> TASK INSTRUCTIONS
Determine how many lines of the records include "button", and answer with the number alone.

> DATASET RECORDS

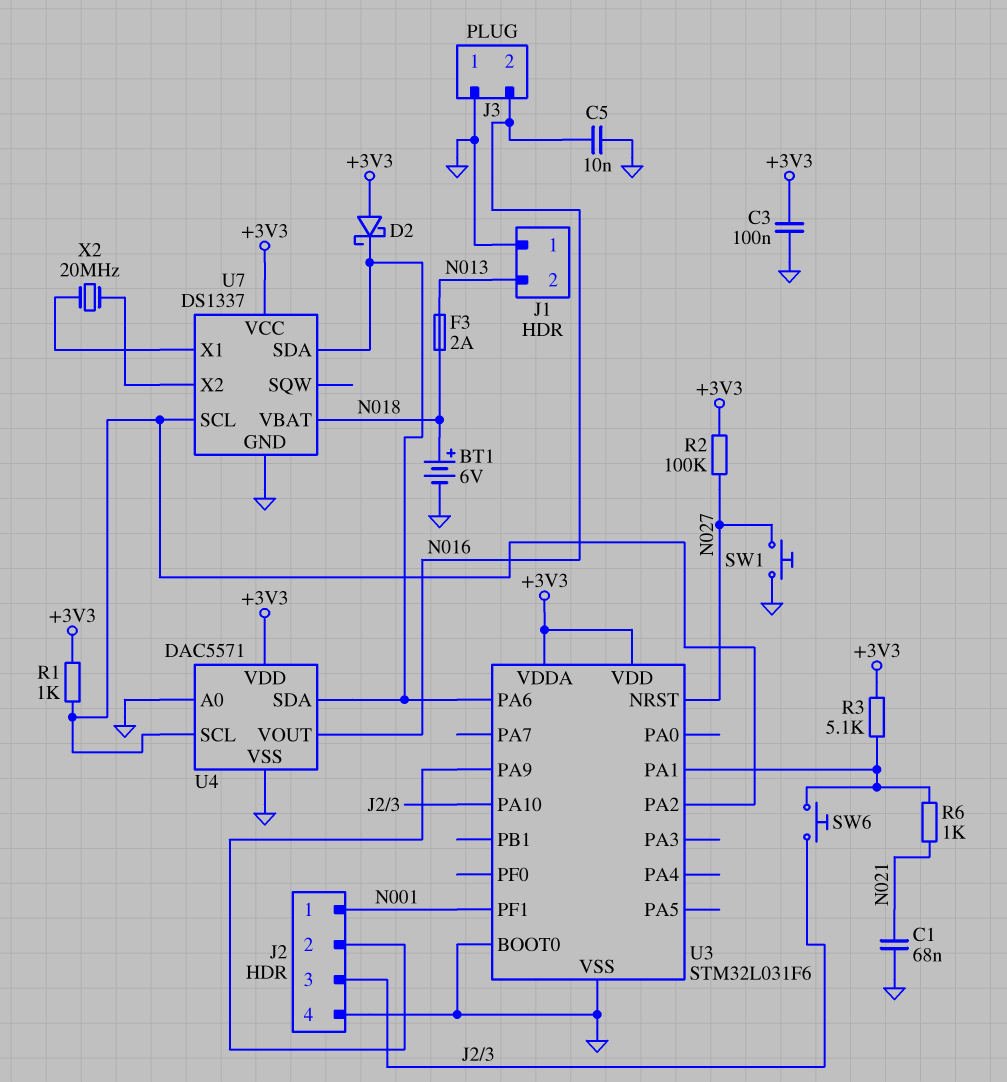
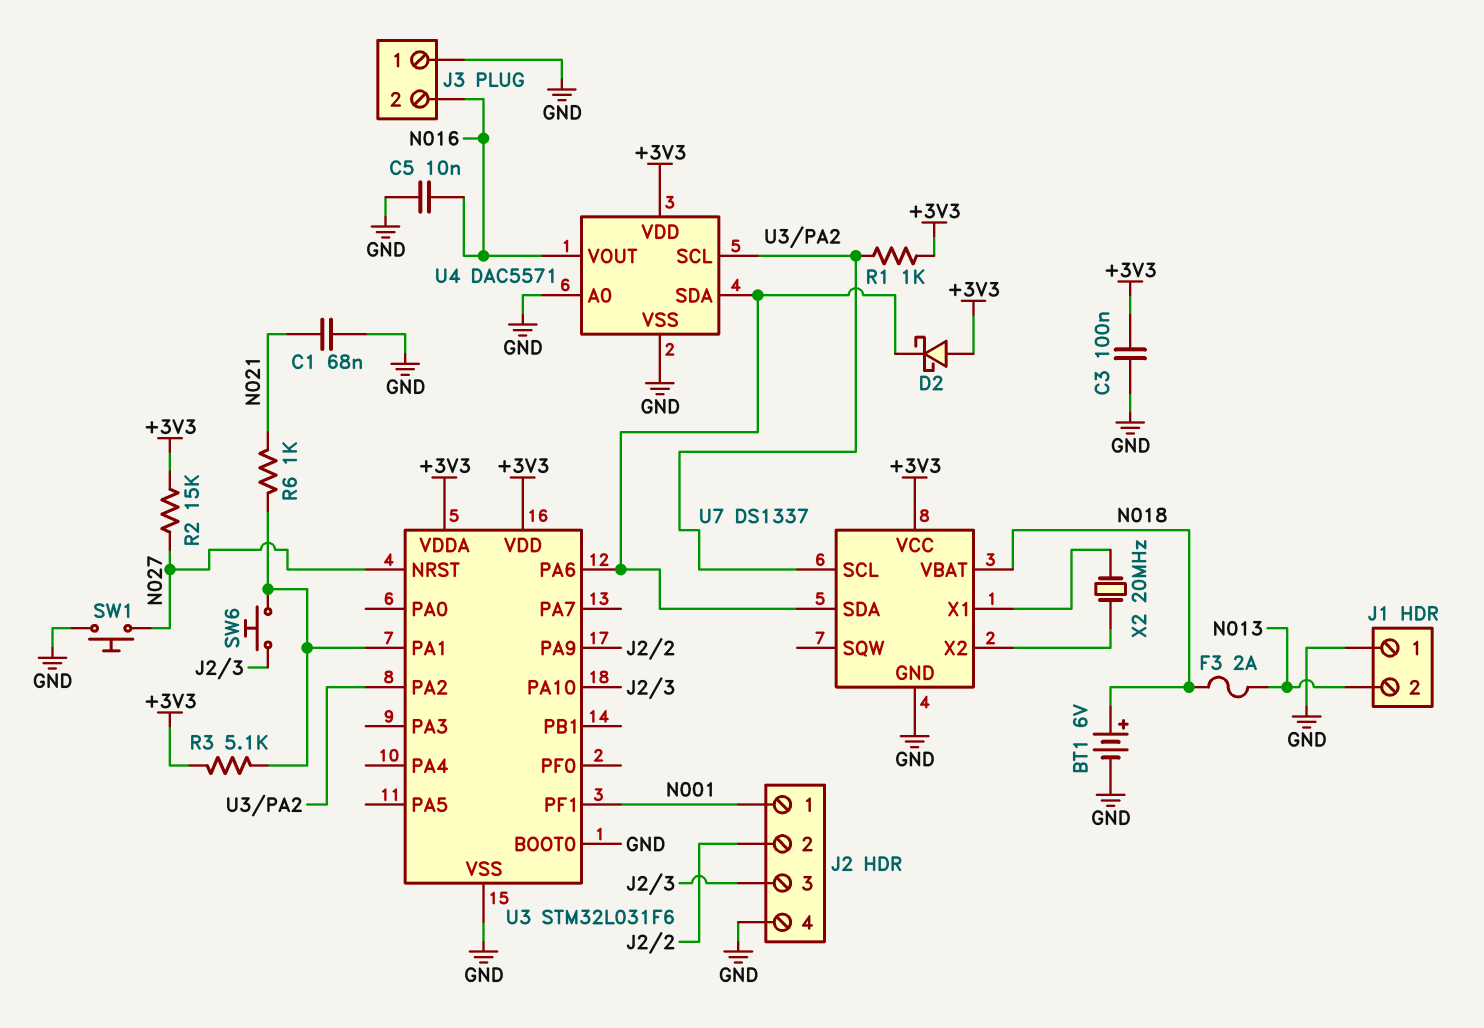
R2: 100k (+3V3, N027) -> 15k (+3V3, N027)

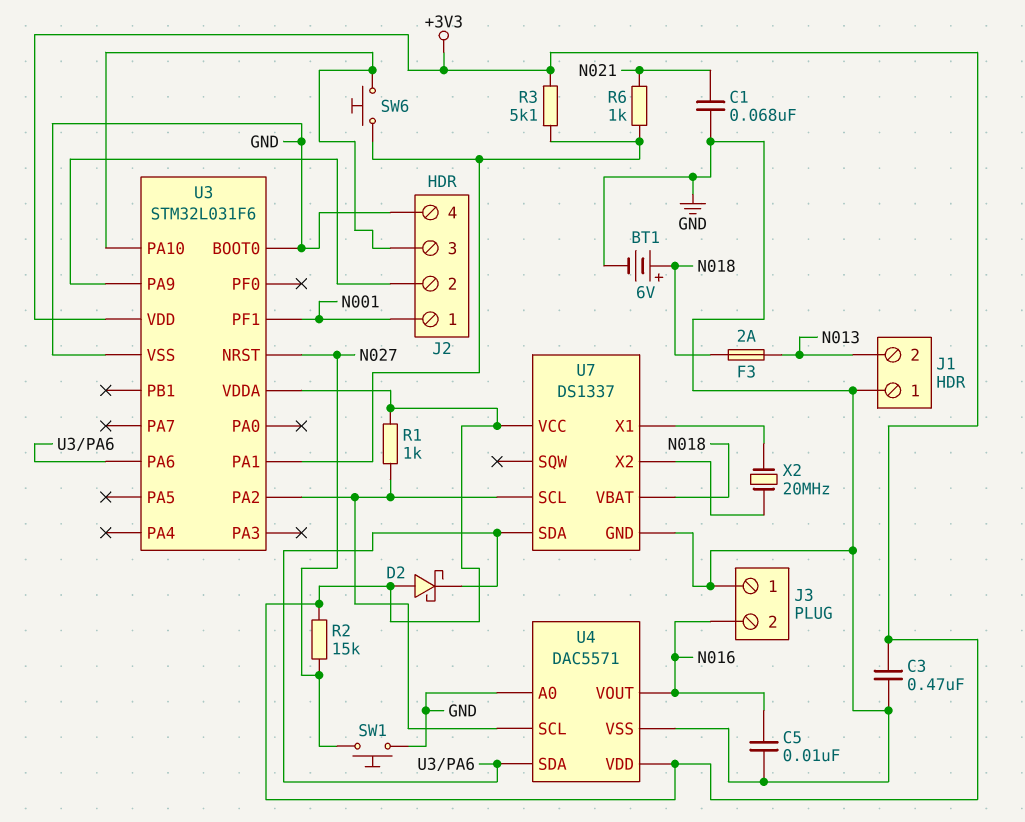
C3: 100nF (+3V3, GND) -> 470nF (+3V3, GND)

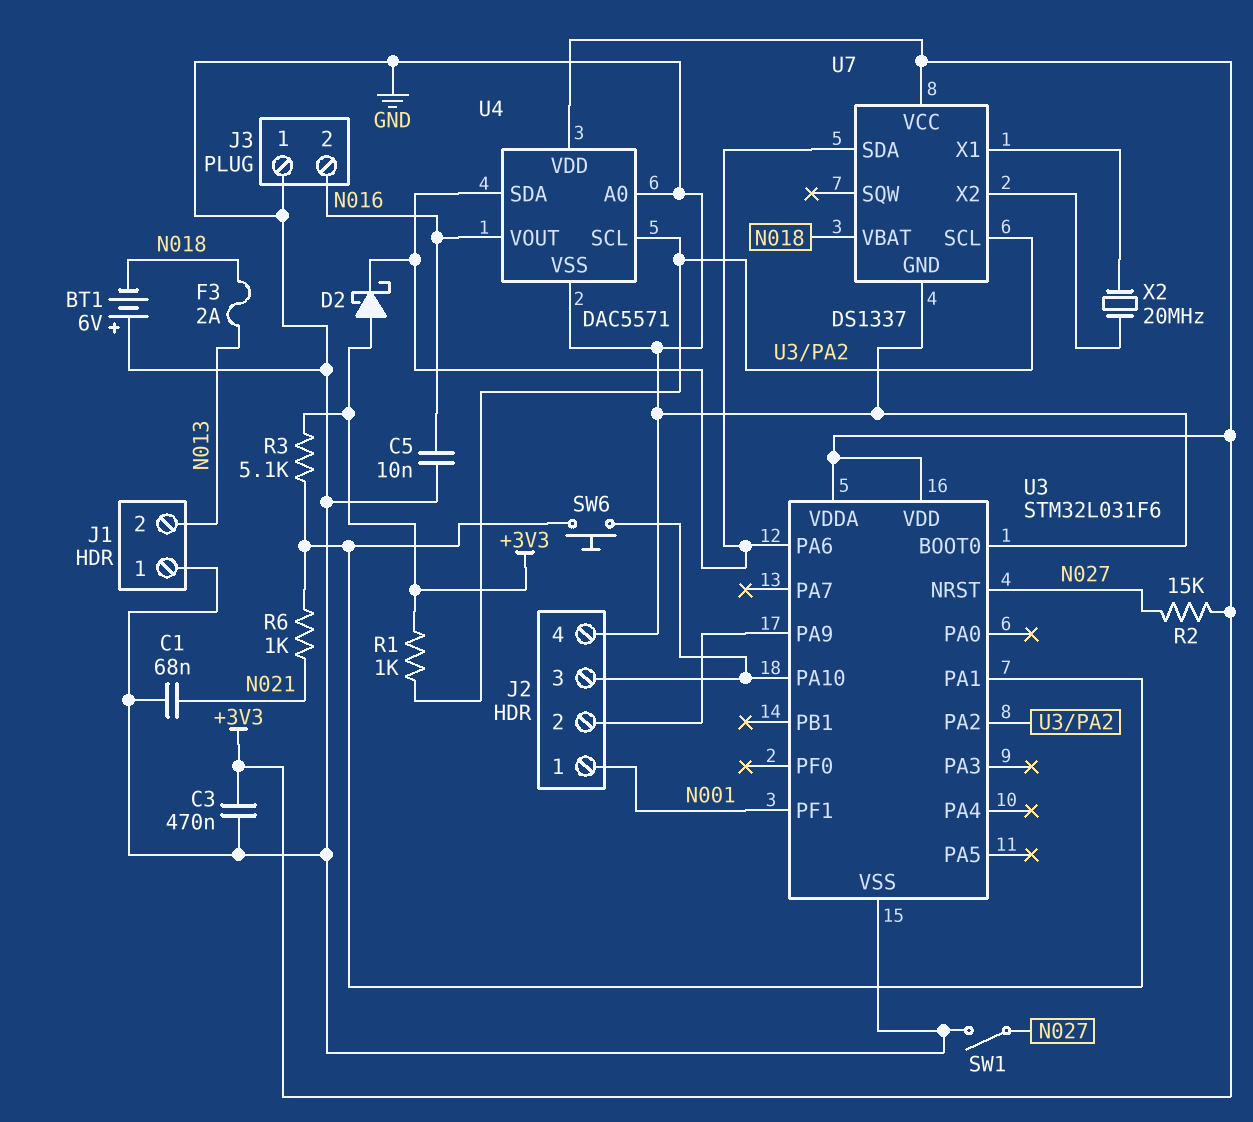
BT1: 6V (plus N018, minus GND) -> 6V (plus GND, minus N018)
SW1: button (GND, N027) -> switch (GND, N027)

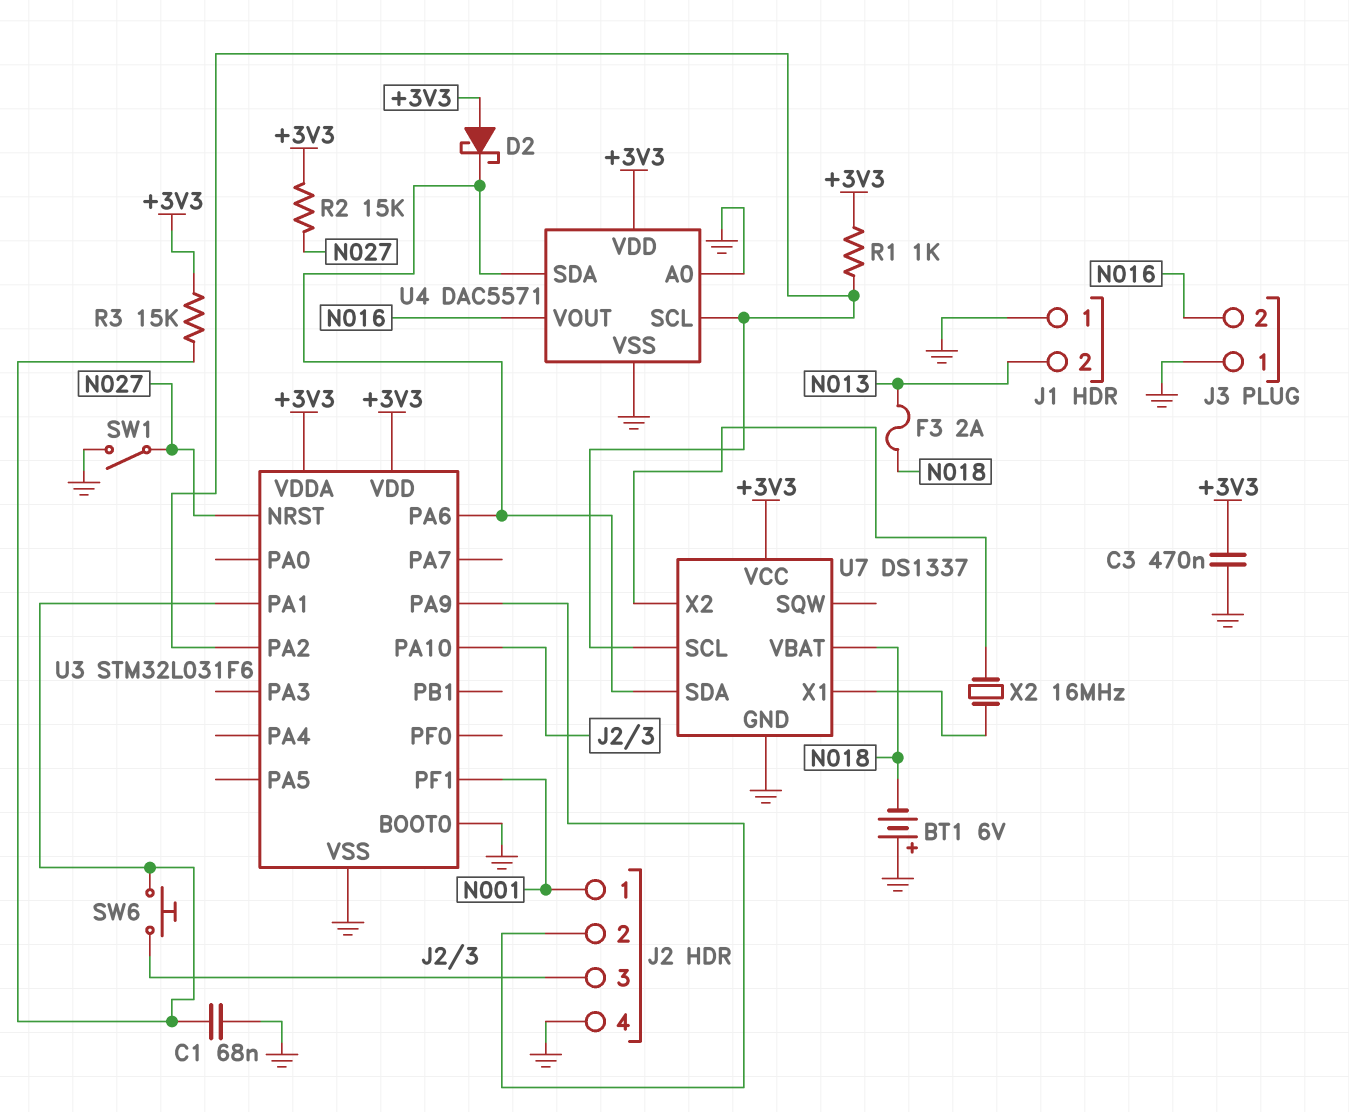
C1: 68nF (GND, N021) -> 68nF (GND, U3/PA1)
C5: 10nF (GND, N016) -> none
R3: 5.1k (+3V3, U3/PA1) -> 15k (+3V3, U3/PA1)
R6: 1k (N021, U3/PA1) -> none
X2: 20MHz (U7/X1, U7/X2) -> 16MHz (U7/X1, U7/X2)

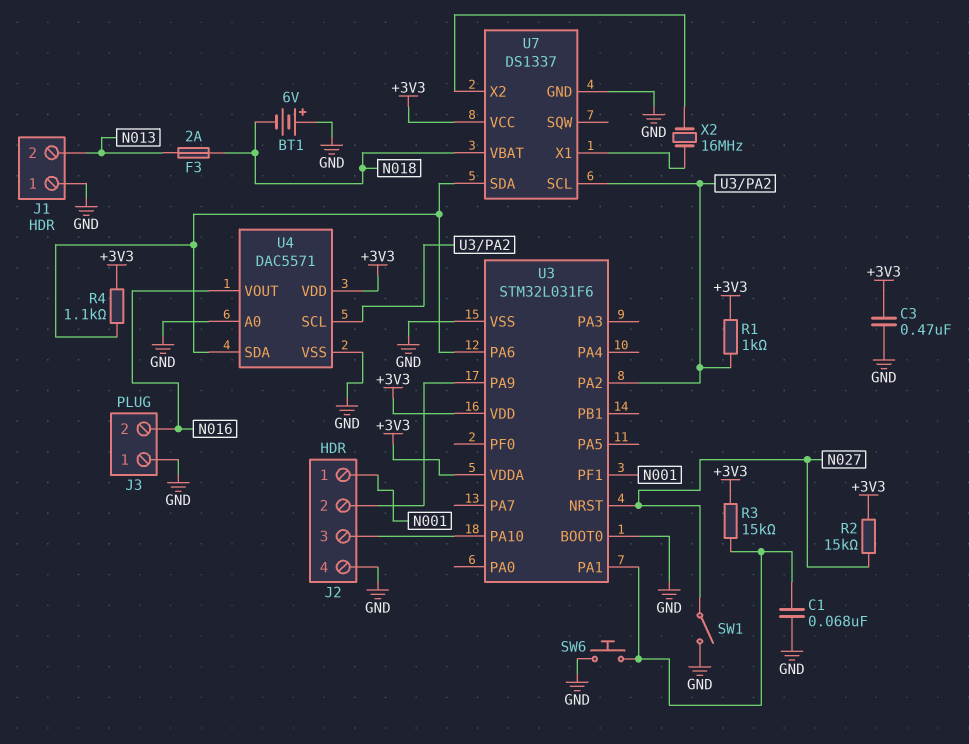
D2: schottky (A +3V3, K U3/PA6) -> none
R4: none -> 1.1k (+3V3, U3/PA6)
SW6: button (J2/3, U3/PA1) -> button (GND, U3/PA1)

> SOLUTION TO THIS EXERCISE
2